Work instructions - Return each line below that includes the string "bass", and reproduce each such line verbatim.

┌─ Records

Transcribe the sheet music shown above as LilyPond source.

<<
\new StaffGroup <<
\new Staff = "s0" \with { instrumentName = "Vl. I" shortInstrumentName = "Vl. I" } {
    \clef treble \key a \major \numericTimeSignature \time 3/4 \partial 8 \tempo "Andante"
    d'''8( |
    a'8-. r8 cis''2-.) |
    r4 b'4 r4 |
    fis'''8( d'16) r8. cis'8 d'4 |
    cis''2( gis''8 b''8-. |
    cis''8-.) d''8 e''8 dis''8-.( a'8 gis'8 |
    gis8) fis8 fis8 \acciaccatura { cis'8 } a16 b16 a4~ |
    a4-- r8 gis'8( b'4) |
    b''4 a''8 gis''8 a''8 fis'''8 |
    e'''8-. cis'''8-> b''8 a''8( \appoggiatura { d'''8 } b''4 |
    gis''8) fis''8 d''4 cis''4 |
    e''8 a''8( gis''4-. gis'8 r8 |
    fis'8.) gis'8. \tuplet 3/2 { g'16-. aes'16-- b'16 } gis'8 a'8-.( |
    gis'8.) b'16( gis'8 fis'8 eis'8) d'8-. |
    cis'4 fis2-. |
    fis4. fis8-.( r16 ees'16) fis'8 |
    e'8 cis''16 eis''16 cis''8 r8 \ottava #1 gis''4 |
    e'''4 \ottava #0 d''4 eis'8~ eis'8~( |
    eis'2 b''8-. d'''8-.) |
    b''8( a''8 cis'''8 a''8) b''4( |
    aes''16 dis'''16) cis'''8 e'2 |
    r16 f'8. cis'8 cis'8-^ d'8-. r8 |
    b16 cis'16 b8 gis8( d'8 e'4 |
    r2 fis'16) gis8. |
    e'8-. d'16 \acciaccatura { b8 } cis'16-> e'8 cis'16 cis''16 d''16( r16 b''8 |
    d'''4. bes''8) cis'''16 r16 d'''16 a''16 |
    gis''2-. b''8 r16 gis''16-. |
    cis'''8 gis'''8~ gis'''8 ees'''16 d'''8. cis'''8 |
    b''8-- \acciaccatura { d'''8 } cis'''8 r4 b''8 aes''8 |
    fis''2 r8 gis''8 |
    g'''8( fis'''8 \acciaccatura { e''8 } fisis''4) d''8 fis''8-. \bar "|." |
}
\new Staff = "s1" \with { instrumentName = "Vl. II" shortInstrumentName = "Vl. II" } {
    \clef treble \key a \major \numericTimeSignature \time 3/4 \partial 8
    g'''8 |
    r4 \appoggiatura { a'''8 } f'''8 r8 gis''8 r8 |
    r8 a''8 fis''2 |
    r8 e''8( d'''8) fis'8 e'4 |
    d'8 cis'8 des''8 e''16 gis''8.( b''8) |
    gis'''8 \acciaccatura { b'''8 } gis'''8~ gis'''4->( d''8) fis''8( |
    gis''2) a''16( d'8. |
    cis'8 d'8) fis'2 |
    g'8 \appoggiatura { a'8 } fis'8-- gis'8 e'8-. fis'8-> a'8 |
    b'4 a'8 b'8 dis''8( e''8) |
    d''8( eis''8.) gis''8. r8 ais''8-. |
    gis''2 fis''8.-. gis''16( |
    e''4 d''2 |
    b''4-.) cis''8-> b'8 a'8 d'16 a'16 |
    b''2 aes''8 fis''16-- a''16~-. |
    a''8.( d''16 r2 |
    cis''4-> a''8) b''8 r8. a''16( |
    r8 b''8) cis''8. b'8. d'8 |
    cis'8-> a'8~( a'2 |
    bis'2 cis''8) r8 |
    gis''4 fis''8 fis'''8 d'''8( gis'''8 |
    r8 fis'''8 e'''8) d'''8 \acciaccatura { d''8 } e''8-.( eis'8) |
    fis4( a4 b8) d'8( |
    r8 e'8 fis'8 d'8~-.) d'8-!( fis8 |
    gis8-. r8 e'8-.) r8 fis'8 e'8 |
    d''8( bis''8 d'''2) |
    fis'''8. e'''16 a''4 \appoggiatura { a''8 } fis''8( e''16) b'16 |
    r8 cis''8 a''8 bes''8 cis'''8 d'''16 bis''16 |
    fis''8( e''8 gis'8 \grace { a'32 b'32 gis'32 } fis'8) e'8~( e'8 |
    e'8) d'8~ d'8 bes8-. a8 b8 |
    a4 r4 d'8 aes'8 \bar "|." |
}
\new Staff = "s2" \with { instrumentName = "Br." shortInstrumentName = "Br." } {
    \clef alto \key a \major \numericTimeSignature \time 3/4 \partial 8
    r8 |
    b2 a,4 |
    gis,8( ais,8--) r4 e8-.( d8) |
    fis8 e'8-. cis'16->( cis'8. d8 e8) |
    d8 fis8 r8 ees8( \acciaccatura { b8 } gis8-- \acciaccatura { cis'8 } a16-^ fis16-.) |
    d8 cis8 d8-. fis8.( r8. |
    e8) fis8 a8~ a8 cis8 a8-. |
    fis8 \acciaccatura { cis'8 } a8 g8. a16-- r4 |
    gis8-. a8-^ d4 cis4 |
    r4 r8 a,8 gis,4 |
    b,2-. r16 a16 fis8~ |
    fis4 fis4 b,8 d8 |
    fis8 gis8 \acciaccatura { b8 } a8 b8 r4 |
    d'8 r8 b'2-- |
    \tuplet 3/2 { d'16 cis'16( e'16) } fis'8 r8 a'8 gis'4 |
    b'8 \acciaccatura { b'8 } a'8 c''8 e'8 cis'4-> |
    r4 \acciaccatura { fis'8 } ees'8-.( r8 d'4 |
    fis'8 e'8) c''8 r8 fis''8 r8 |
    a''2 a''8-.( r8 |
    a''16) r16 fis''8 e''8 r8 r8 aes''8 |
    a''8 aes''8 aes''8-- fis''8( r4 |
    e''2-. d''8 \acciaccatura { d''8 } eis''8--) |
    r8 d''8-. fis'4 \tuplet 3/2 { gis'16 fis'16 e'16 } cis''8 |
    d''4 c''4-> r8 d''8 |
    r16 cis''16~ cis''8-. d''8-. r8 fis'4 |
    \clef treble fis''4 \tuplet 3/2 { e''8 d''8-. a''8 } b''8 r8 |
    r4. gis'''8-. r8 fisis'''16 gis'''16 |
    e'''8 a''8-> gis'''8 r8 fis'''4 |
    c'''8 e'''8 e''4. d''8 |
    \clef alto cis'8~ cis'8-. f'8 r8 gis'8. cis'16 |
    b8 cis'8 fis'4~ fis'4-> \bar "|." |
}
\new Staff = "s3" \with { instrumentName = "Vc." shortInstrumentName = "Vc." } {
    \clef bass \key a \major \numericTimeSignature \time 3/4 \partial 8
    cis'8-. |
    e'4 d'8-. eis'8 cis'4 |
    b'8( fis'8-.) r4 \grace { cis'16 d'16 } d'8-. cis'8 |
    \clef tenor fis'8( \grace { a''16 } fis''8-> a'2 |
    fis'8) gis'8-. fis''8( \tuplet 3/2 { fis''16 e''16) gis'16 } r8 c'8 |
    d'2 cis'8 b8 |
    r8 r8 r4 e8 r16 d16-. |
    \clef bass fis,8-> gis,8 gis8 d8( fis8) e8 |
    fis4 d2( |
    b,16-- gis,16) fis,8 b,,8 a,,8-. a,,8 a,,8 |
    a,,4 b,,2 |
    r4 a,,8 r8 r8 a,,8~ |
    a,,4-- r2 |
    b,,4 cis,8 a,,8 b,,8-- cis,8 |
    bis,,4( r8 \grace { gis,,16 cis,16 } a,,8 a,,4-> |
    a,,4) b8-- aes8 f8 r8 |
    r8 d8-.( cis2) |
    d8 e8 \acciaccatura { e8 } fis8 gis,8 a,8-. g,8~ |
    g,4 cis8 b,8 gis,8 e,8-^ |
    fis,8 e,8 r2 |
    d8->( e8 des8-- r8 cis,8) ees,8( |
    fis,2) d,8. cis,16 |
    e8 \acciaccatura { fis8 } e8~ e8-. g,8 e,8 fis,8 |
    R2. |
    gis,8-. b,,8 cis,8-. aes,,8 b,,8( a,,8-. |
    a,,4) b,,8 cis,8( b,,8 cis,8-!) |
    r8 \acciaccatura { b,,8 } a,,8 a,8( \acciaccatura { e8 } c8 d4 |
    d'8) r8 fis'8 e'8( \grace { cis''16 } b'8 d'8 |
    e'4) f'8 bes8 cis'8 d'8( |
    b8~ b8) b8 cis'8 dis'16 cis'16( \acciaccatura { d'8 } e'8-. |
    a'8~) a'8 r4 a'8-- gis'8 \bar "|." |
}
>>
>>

└─

Written solution -
    \clef bass \key a \major \numericTimeSignature \time 3/4 \partial 8
    \clef bass fis,8-> gis,8 gis8 d8( fis8) e8 |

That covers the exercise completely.